AIM OF THE TASK: Would you return the lines from the one that contains "candle (ash-grey) <836,550,876,633>" to the last line of the entries below, exactly and with nothing added?

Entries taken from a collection
/---
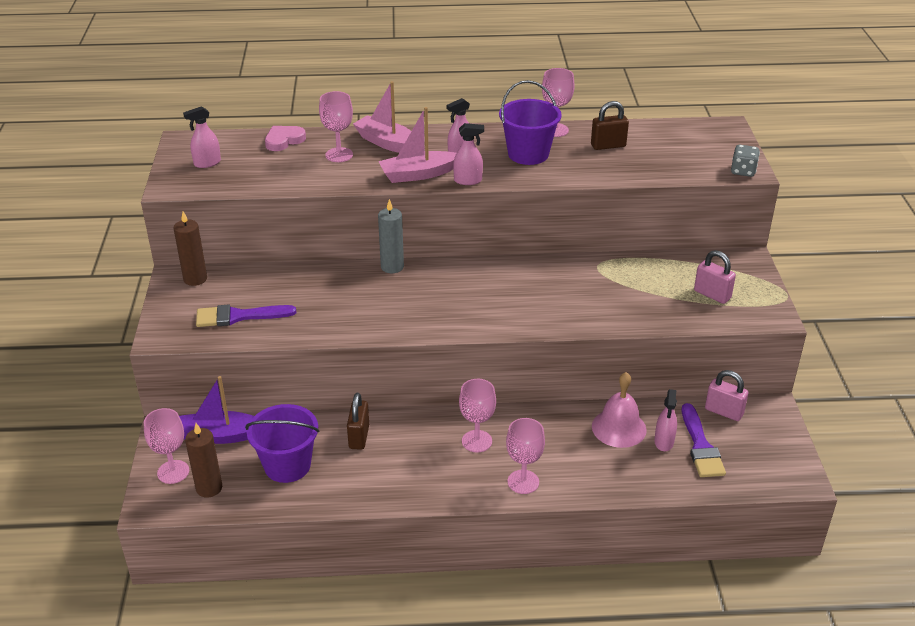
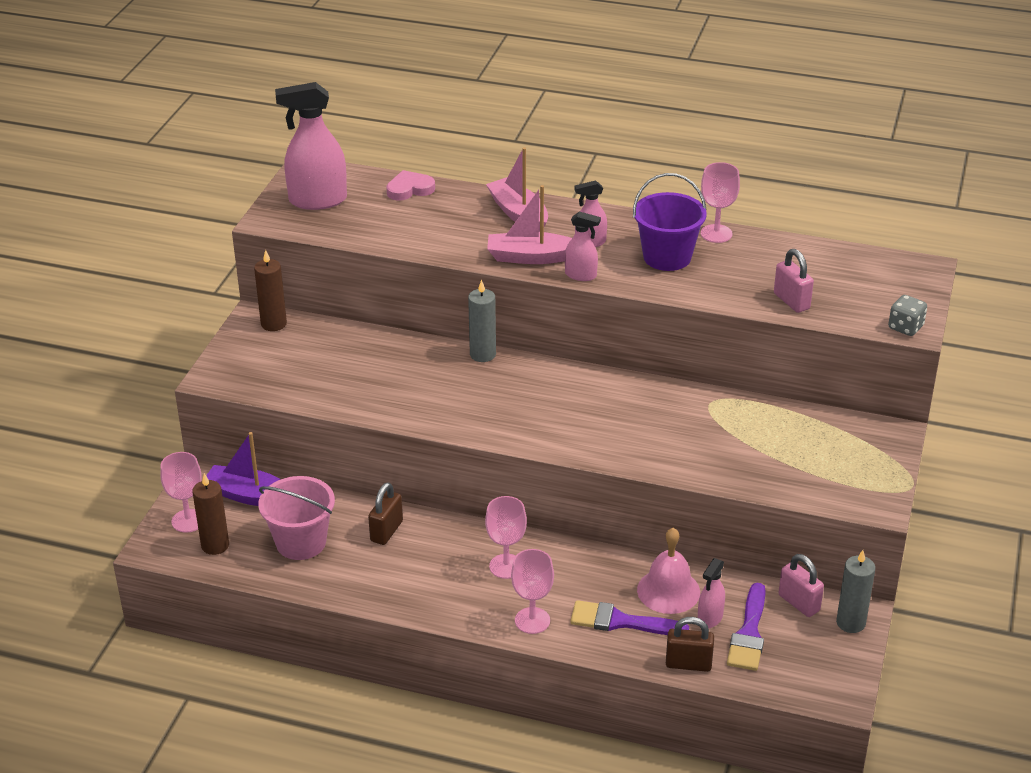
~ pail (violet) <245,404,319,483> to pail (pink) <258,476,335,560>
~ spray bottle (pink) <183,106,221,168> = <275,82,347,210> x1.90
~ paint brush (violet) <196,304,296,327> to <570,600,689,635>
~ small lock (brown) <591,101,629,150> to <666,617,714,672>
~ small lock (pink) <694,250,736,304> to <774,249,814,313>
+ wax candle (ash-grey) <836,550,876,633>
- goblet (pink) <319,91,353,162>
\---
ANSWER TO THIS EXERCISE:
+ wax candle (ash-grey) <836,550,876,633>
- goblet (pink) <319,91,353,162>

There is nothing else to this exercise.